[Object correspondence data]
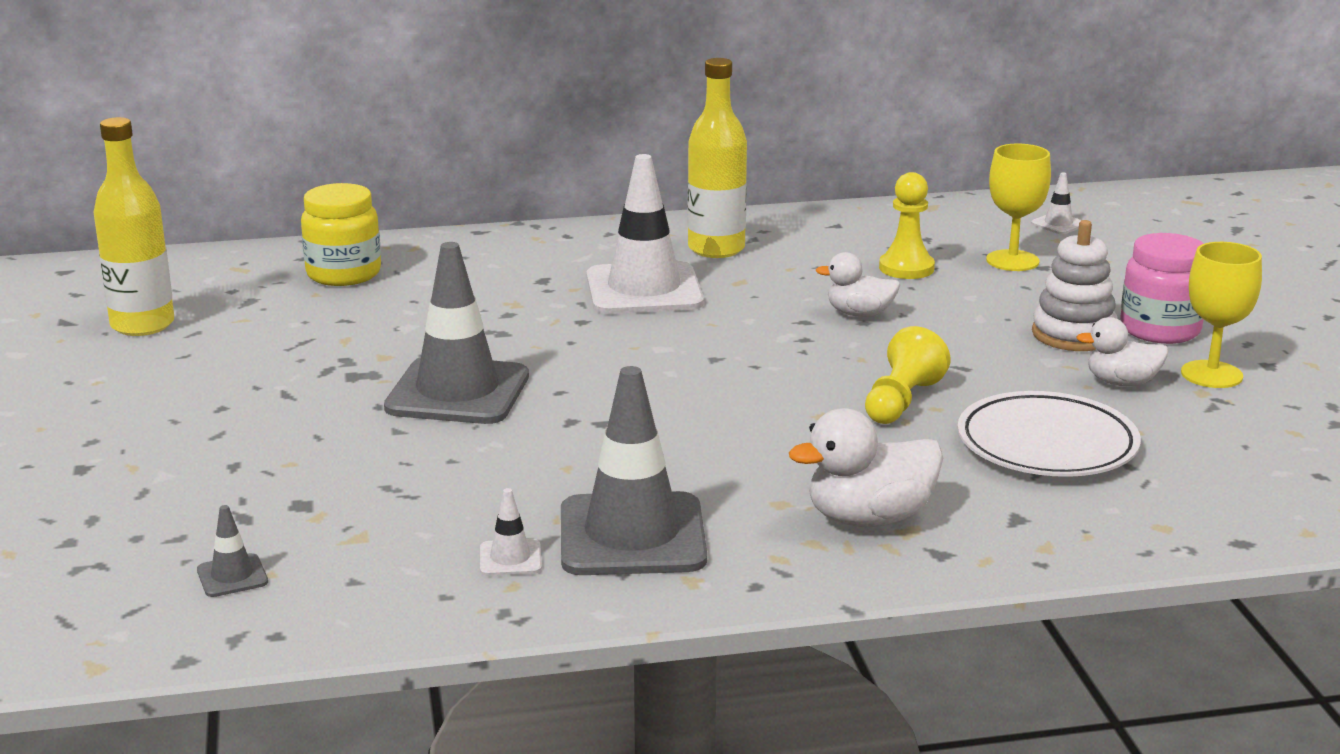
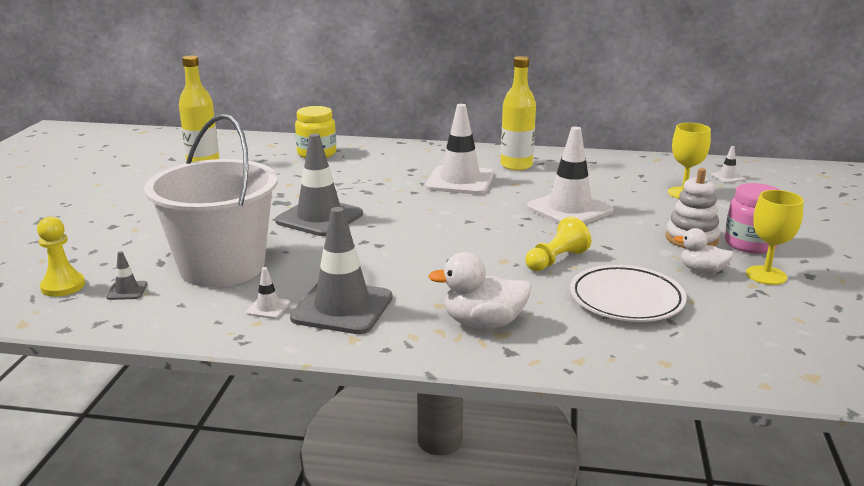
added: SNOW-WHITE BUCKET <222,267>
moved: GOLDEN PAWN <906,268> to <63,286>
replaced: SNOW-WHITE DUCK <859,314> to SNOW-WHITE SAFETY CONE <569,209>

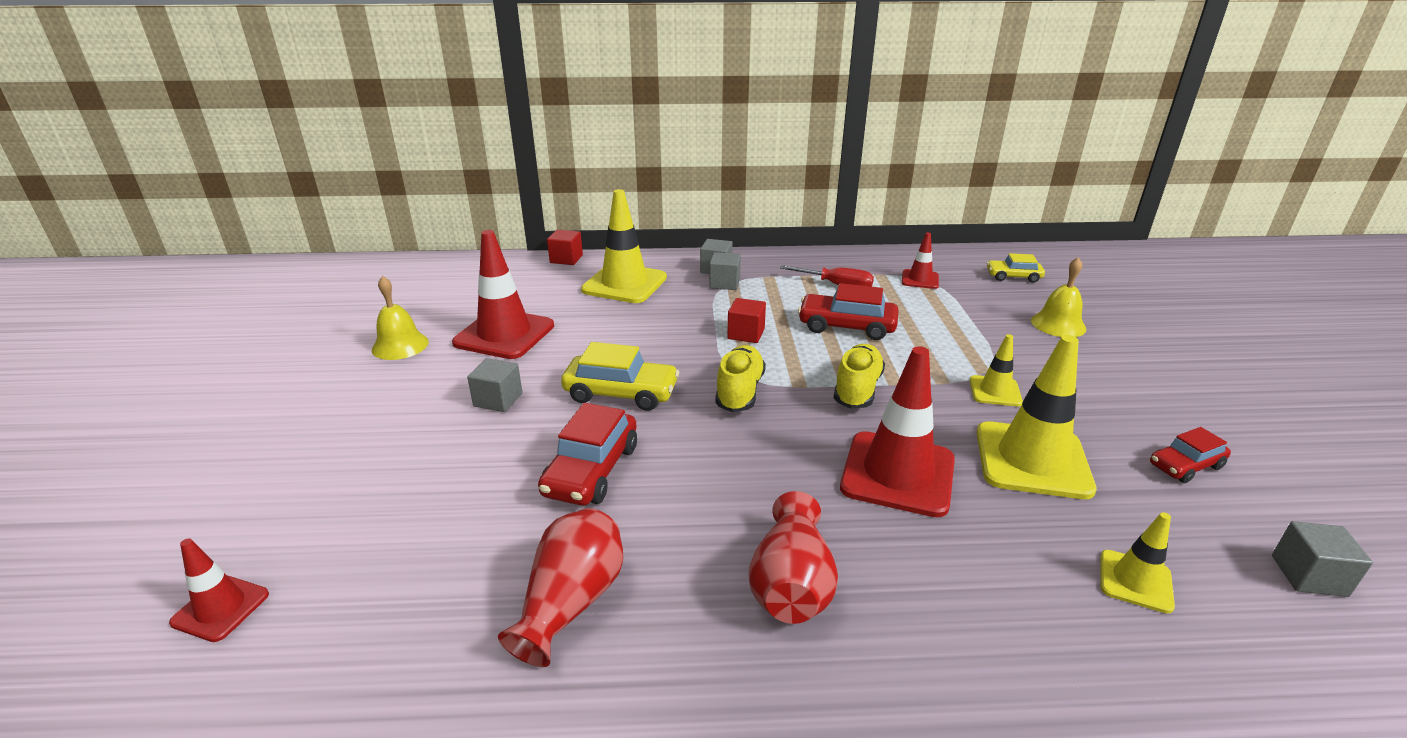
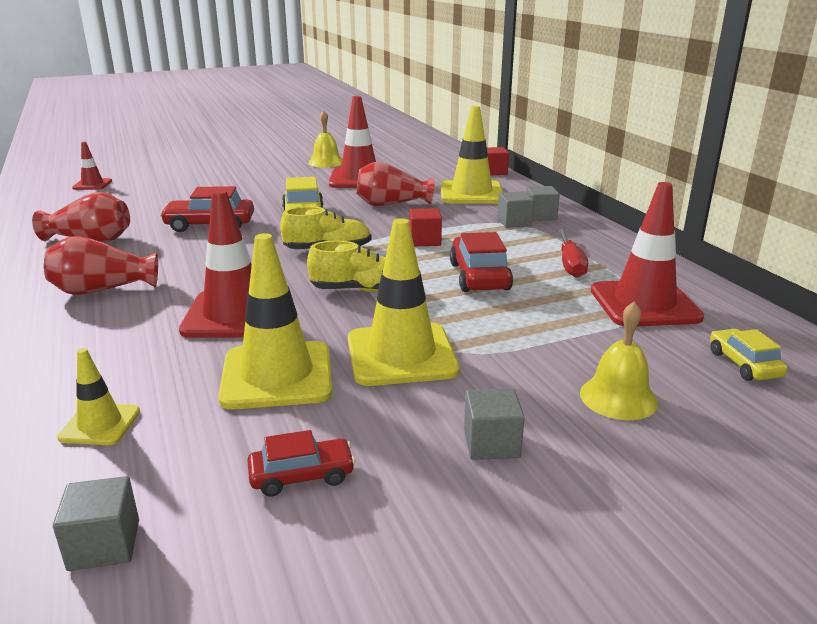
added: SCARLET TALL VASE <391,204>
moved: GRAY CUBE <498,400> to <491,443>
turned: SCARLET TOY CAR <1185,466> = <302,476> 120 degrees clockwise
resized: GOLDEN SAFETY CONE <995,391> = <401,355> x1.92; SCARLET SAFETY CONE <920,279> = <644,304> x1.92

- **ABOUT THIS EXERCISE**: Copy all the records above exactly, but leave out the pictures.

- **YOUR SOLUTION**:
added: SNOW-WHITE BUCKET <222,267>
moved: GOLDEN PAWN <906,268> to <63,286>
replaced: SNOW-WHITE DUCK <859,314> to SNOW-WHITE SAFETY CONE <569,209>

added: SCARLET TALL VASE <391,204>
moved: GRAY CUBE <498,400> to <491,443>
turned: SCARLET TOY CAR <1185,466> = <302,476> 120 degrees clockwise
resized: GOLDEN SAFETY CONE <995,391> = <401,355> x1.92; SCARLET SAFETY CONE <920,279> = <644,304> x1.92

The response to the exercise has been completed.